◆ What to work on
Find the number of lines in these records where the word "round" appears. Reply with that number and nothing more.
****************************************
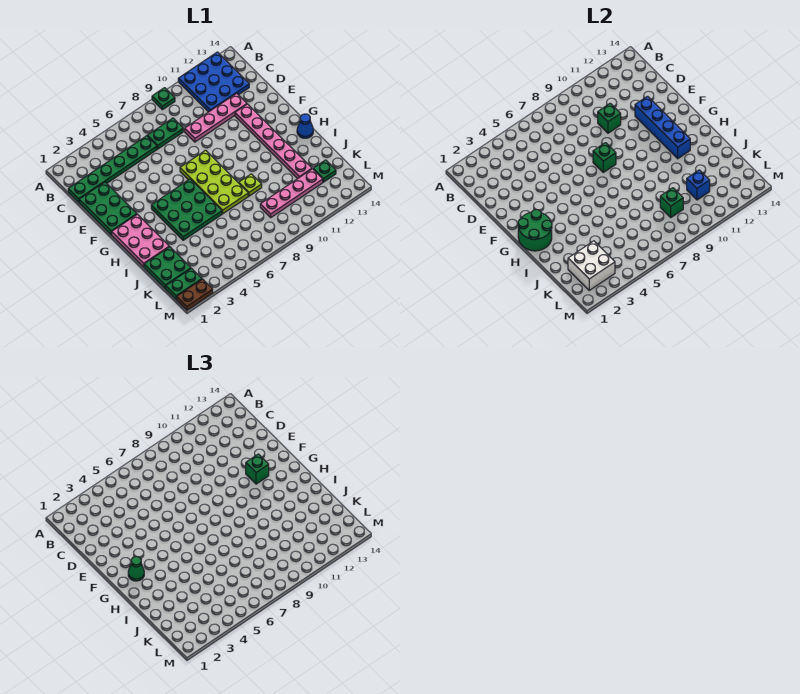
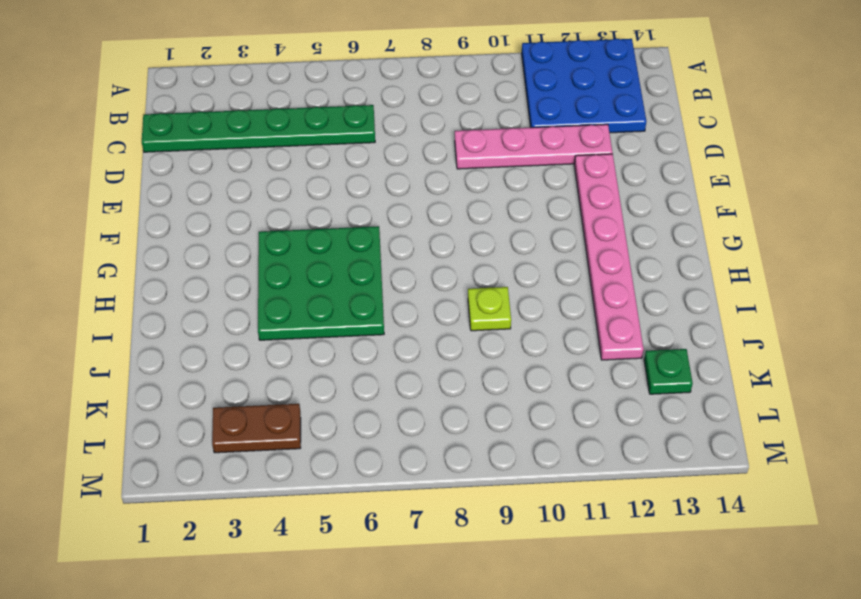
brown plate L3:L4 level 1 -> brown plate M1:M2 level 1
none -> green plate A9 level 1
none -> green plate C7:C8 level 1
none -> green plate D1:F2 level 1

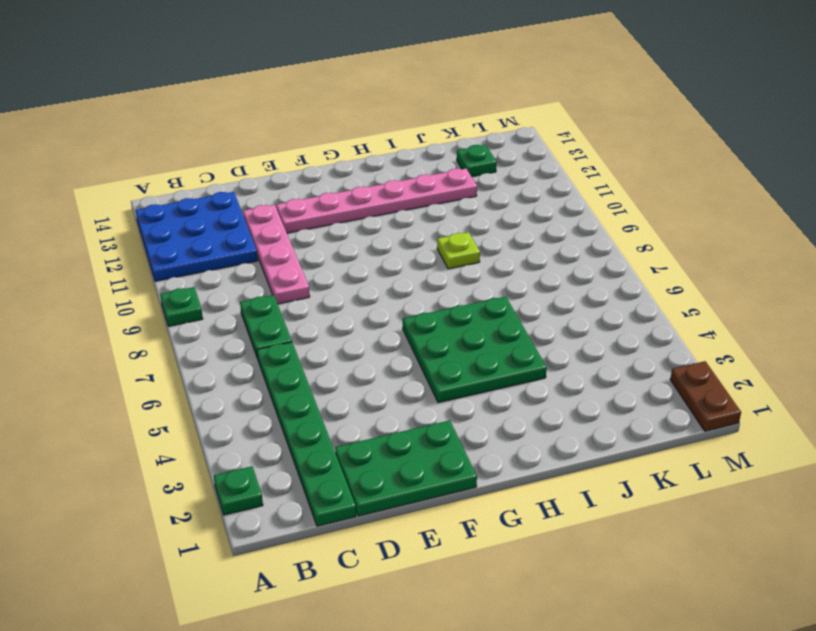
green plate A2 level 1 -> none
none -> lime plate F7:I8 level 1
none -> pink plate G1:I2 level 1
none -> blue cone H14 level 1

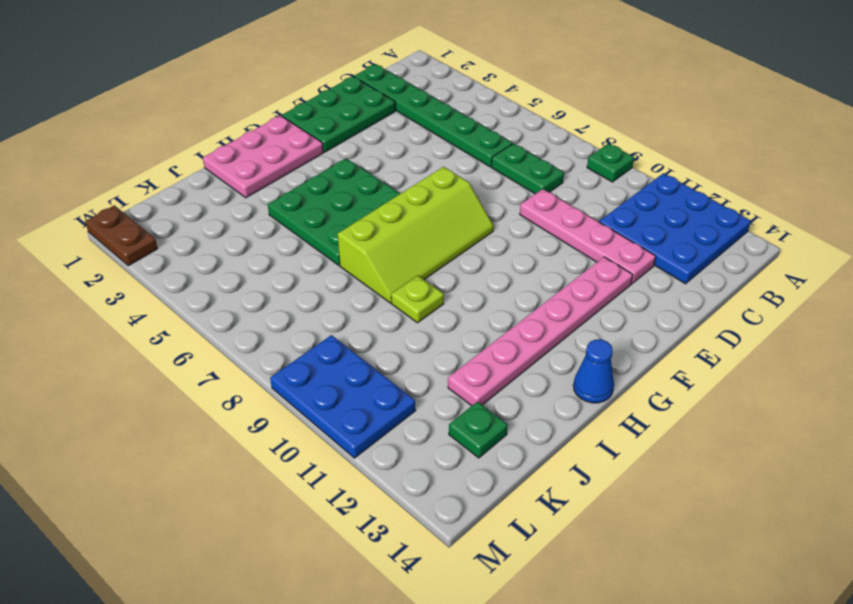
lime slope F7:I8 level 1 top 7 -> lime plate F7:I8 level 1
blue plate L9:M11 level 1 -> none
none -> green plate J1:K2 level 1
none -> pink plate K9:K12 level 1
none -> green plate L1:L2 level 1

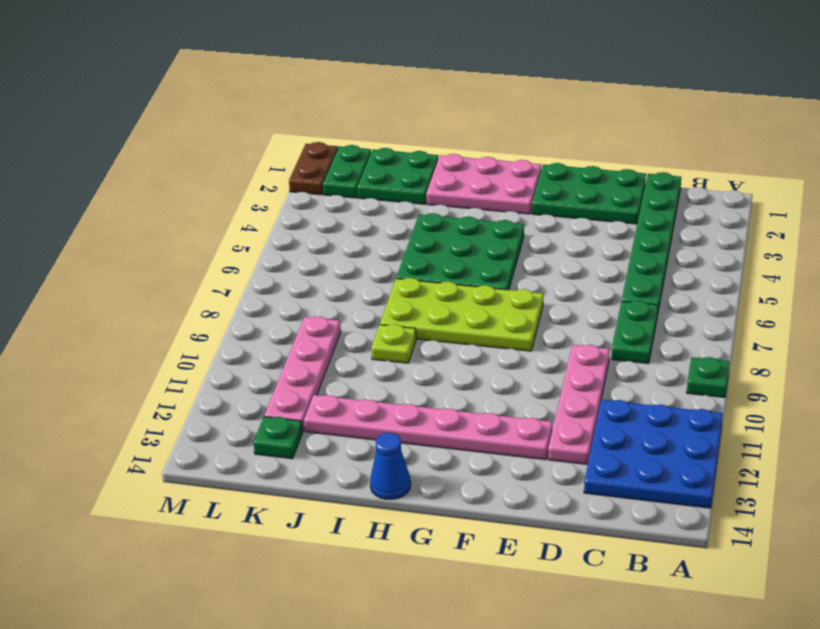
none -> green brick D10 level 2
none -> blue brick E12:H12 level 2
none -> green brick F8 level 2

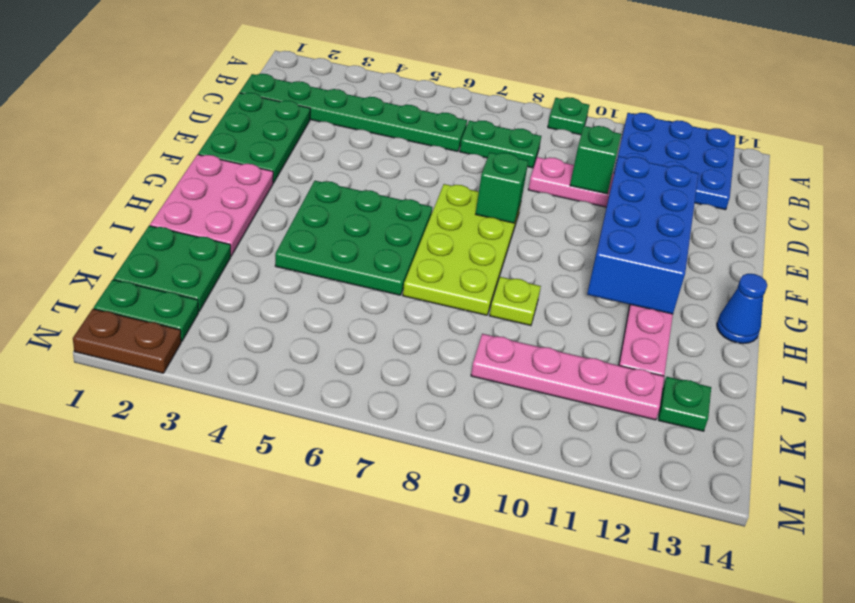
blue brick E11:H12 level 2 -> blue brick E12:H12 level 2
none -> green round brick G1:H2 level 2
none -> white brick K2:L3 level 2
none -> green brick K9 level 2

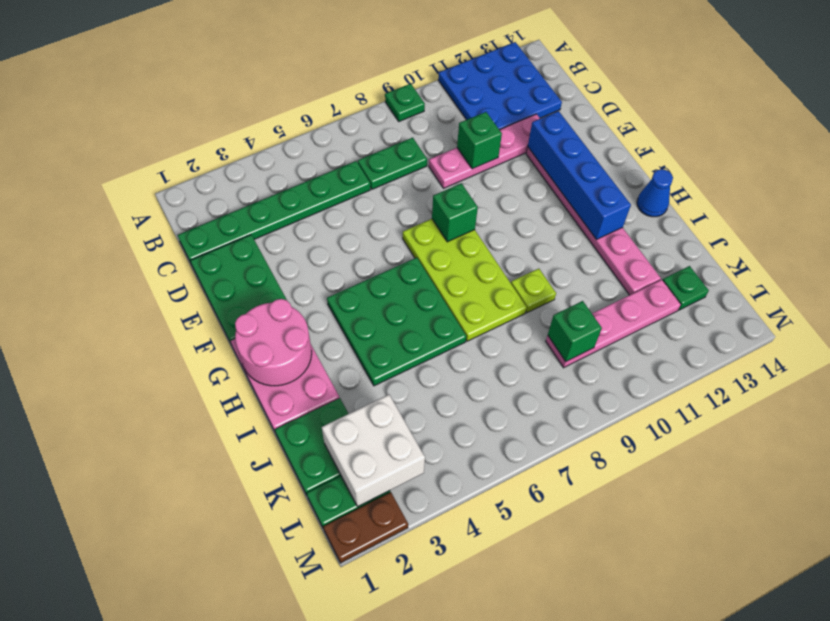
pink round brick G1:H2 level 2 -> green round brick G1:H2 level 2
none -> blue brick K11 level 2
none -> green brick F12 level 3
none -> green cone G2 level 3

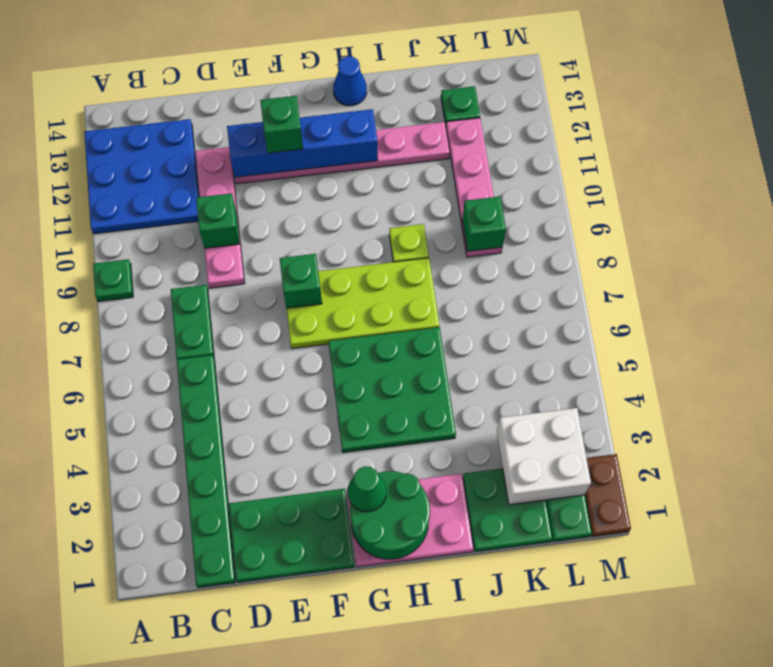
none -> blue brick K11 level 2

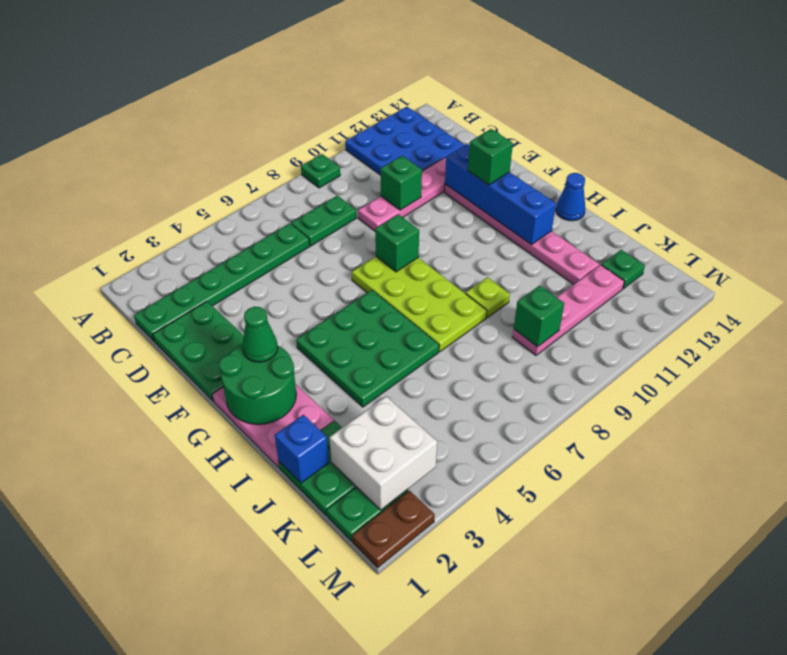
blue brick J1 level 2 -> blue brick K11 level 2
****************************************
◆ Answer to the exercise
2